SUPPLIED ENTRIES:
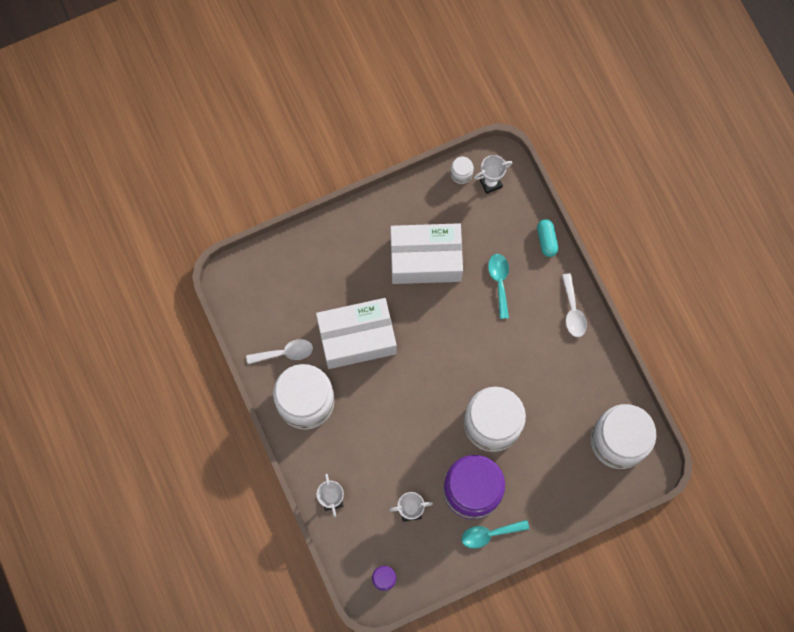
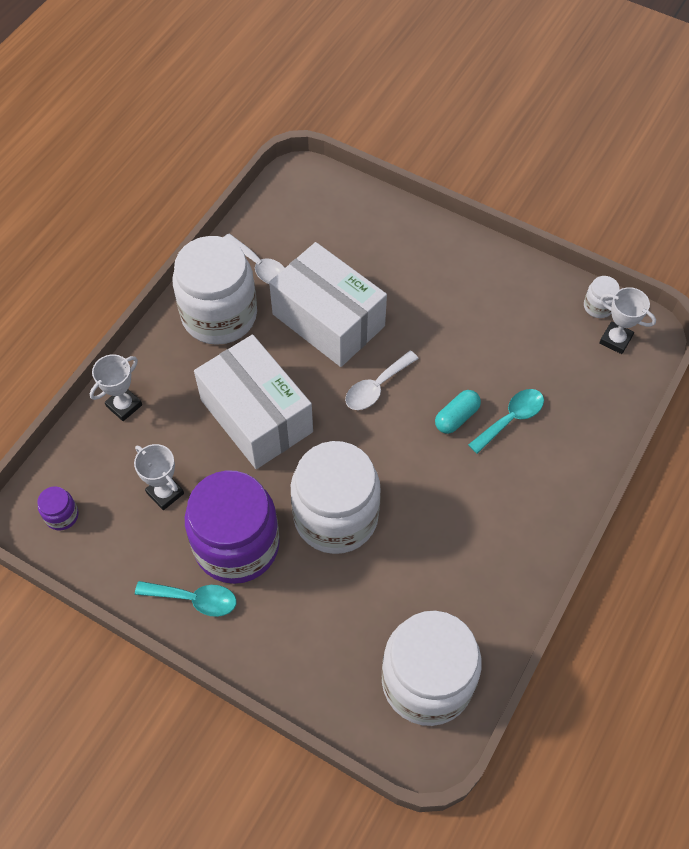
camera: 55 degrees right, 15 degrees down
(425, 259) = (472, 331): white box -> white box (256, 416)
(489, 534) = (194, 599): turquoise spoon -> turquoise spoon turned 150 degrees clockwise
(546, 240) = (603, 437): turquoise capsule -> turquoise capsule (456, 417)
(573, 311) = (545, 519): white spoon -> white spoon (376, 387)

WHAT IS NEEDED: Return each record as written, minus its images.

ANSWER BOX:
camera: 55 degrees right, 15 degrees down
(425, 259) = (472, 331): white box -> white box (256, 416)
(489, 534) = (194, 599): turquoise spoon -> turquoise spoon turned 150 degrees clockwise
(546, 240) = (603, 437): turquoise capsule -> turquoise capsule (456, 417)
(573, 311) = (545, 519): white spoon -> white spoon (376, 387)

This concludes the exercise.